- [DIRECTIONS FOR THIS TASK] Which lines of the entries below hold the word "rows"? Report each of them.

- [INFORMATION PROVIDED]
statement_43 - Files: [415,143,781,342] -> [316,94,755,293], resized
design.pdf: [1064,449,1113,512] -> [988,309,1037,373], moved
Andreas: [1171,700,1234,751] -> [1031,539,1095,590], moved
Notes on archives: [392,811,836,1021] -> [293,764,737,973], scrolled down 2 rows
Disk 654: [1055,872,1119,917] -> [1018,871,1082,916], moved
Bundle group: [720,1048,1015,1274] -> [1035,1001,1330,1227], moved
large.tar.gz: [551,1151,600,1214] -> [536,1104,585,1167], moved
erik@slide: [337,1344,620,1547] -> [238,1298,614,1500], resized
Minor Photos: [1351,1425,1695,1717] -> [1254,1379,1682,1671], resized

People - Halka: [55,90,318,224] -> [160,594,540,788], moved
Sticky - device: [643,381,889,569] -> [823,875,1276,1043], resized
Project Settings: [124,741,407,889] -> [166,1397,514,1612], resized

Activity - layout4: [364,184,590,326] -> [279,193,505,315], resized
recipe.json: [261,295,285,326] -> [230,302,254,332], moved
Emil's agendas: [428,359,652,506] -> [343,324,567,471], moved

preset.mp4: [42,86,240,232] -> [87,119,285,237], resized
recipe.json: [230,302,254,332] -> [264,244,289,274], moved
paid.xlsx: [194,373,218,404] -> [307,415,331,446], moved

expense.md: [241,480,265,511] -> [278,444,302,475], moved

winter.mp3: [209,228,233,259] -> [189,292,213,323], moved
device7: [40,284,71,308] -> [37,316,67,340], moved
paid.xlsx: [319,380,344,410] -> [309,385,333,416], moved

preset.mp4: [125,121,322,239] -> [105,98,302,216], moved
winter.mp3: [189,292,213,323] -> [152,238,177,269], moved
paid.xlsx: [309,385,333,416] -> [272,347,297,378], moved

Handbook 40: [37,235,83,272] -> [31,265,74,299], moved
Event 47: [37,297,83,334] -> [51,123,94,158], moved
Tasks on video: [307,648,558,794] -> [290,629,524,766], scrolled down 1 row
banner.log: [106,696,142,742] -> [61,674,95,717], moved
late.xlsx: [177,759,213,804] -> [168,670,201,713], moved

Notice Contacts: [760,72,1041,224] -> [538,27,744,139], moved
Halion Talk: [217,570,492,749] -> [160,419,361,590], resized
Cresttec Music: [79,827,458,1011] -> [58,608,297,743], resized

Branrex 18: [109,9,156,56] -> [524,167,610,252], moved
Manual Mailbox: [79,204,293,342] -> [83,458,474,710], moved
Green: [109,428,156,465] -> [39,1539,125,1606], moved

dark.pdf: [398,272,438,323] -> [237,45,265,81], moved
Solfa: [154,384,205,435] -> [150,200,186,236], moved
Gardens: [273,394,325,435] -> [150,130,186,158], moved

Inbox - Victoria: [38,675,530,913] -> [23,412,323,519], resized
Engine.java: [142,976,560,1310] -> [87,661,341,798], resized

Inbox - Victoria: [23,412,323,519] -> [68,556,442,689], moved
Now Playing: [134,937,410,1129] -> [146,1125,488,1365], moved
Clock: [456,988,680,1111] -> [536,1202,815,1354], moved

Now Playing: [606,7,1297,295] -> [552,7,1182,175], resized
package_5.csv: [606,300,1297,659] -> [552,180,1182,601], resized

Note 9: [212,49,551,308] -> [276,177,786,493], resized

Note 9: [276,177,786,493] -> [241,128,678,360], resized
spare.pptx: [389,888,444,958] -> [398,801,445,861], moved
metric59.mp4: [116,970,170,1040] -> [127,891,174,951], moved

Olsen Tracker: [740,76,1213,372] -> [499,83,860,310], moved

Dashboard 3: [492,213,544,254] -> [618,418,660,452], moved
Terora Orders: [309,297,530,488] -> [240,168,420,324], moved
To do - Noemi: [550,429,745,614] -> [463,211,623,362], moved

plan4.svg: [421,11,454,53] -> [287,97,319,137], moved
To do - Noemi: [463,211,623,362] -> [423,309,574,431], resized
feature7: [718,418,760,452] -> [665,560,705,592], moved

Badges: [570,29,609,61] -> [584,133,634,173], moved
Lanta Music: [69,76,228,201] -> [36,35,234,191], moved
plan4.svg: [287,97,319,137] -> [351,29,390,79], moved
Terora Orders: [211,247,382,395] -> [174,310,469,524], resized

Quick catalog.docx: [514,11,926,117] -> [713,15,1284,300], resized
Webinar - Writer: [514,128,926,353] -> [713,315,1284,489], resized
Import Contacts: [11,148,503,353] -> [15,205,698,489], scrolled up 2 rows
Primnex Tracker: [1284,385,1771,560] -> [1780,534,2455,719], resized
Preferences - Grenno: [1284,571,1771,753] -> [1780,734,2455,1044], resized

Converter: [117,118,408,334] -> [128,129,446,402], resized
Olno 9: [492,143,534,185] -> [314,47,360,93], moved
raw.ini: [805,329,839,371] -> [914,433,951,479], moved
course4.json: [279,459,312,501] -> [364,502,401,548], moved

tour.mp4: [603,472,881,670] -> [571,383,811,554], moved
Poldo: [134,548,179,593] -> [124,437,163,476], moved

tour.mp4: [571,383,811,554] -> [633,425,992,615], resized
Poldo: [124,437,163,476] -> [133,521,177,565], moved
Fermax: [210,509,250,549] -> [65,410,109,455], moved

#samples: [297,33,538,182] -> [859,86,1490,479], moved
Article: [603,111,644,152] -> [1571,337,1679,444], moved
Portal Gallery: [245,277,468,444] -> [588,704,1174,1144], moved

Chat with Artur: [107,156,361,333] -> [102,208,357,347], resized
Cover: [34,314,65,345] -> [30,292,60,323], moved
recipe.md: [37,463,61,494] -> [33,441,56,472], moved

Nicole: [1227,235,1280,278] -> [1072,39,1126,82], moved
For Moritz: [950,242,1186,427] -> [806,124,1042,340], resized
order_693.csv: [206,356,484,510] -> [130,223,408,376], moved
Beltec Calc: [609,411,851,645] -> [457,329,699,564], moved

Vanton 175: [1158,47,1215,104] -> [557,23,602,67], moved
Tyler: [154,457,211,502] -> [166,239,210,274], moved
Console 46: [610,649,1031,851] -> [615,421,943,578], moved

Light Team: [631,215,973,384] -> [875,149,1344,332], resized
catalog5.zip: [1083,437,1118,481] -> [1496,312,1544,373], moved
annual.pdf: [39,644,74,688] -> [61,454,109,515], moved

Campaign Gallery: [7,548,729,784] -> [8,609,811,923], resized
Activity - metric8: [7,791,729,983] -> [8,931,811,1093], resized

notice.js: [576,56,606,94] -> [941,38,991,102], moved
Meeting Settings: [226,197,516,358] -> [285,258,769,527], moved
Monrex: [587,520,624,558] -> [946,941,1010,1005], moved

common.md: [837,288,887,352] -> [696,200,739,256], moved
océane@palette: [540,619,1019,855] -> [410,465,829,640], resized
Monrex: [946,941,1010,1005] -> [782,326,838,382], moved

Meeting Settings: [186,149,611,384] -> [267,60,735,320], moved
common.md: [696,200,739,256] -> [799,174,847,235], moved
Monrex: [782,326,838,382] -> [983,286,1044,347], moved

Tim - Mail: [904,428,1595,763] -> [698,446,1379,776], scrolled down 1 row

- [SOLUTION TO THIS PROBLEM]
Notes on archives: [392,811,836,1021] -> [293,764,737,973], scrolled down 2 rows
Import Contacts: [11,148,503,353] -> [15,205,698,489], scrolled up 2 rows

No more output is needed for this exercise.